What to produce –
Report back every line from the entries below in which the word "banana" occurs.

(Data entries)

• • •

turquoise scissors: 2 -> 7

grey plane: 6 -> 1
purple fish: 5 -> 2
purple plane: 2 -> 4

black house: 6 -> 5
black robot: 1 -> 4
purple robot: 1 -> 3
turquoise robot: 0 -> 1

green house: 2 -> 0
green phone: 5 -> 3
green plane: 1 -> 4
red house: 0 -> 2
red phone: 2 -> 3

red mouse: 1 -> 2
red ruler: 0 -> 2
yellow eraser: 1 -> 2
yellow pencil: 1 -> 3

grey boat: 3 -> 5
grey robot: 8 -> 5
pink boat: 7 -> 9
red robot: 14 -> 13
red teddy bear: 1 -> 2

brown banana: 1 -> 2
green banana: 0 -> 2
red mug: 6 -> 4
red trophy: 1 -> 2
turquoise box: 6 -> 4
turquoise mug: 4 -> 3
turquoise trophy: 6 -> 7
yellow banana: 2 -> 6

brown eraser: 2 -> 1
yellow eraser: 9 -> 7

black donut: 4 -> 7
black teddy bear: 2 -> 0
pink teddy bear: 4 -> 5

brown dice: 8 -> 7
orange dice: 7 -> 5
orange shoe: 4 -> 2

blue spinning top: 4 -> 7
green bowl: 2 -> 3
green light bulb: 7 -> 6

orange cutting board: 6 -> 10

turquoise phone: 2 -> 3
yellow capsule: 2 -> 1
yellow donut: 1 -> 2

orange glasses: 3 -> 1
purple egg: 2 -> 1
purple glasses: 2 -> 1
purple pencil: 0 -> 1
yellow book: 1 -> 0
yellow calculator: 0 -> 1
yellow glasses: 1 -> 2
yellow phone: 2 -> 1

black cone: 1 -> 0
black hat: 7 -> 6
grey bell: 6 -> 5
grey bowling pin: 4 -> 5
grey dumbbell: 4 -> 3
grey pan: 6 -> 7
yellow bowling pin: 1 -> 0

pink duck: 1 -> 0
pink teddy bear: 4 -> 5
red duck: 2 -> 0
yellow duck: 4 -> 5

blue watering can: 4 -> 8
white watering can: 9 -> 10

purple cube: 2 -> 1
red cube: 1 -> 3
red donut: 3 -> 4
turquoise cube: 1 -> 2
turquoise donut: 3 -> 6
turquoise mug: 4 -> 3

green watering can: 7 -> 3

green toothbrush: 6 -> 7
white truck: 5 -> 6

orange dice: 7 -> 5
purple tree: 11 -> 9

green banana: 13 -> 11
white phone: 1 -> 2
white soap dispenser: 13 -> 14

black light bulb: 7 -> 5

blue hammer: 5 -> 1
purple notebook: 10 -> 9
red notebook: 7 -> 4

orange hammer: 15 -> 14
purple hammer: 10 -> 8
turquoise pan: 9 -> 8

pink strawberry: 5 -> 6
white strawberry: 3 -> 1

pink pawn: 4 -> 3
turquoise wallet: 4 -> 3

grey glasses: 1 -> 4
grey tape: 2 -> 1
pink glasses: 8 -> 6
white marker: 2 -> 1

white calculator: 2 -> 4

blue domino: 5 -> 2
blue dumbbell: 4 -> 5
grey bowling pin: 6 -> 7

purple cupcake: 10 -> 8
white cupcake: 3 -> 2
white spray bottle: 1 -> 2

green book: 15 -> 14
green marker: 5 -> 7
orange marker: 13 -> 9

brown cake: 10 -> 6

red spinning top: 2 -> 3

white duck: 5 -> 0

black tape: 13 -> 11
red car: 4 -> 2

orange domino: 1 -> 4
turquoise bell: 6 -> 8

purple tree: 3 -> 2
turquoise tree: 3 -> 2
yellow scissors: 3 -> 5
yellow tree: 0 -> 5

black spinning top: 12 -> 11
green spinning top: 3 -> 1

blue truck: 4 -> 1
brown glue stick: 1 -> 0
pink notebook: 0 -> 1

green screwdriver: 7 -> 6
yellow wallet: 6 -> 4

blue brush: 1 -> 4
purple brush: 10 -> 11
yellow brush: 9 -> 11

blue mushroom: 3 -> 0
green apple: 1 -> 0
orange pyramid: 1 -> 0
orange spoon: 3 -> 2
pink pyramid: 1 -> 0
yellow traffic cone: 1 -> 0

• • •

Response below –
brown banana: 1 -> 2
green banana: 0 -> 2
yellow banana: 2 -> 6
green banana: 13 -> 11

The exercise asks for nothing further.